Task to carry out:
Only one stretch of the data is wanted: the line containing "grey capsule [416,254,454,278]", the line containing "pink clock [806,465,881,523]", and every line between them, copied exactly.

Given records:
Start of Block
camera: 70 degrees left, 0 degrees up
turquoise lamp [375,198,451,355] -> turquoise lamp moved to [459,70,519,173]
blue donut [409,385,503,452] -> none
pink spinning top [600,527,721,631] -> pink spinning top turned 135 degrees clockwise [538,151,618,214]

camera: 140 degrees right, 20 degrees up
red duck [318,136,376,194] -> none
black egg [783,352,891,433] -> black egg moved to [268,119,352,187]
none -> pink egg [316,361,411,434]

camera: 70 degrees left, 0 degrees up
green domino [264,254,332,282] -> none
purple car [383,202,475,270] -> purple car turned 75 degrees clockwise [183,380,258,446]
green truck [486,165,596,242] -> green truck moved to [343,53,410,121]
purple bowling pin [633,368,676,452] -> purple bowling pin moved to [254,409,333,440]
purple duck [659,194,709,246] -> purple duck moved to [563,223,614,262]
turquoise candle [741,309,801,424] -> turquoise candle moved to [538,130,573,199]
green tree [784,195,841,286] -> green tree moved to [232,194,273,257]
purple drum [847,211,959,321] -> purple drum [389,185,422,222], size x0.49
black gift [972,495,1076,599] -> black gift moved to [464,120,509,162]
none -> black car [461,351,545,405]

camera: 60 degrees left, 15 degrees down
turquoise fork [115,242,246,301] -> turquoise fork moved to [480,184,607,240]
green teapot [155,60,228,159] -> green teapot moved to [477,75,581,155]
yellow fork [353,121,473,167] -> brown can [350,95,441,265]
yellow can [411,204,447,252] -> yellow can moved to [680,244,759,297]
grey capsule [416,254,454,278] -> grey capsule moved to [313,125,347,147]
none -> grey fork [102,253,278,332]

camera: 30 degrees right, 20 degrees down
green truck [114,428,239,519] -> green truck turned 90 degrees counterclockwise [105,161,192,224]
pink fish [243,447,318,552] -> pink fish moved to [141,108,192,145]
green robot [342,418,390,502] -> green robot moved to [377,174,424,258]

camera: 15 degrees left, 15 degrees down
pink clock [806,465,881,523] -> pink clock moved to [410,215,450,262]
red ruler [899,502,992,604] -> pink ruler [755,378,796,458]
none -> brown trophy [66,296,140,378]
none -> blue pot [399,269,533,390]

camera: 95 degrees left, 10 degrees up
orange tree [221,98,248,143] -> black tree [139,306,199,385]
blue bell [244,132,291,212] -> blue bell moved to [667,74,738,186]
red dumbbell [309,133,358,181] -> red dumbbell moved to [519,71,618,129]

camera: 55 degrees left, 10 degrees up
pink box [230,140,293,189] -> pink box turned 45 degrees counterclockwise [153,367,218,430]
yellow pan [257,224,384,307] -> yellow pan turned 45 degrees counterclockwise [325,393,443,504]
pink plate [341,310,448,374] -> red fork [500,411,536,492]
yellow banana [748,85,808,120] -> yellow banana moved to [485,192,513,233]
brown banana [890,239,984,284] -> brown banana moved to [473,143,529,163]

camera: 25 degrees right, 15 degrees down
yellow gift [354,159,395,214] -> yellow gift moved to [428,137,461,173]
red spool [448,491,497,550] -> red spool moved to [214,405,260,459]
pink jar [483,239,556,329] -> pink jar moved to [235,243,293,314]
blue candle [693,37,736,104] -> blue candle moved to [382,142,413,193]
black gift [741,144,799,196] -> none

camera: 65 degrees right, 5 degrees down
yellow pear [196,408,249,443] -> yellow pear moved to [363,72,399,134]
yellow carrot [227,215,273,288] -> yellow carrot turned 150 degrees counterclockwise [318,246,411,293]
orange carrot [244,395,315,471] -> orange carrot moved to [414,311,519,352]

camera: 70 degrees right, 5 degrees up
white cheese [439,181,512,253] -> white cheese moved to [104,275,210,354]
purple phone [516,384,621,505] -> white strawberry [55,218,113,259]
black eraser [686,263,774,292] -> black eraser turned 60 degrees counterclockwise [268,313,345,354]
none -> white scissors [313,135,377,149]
End of Block
Written answer:
grey capsule [416,254,454,278] -> grey capsule moved to [313,125,347,147]
none -> grey fork [102,253,278,332]

camera: 30 degrees right, 20 degrees down
green truck [114,428,239,519] -> green truck turned 90 degrees counterclockwise [105,161,192,224]
pink fish [243,447,318,552] -> pink fish moved to [141,108,192,145]
green robot [342,418,390,502] -> green robot moved to [377,174,424,258]

camera: 15 degrees left, 15 degrees down
pink clock [806,465,881,523] -> pink clock moved to [410,215,450,262]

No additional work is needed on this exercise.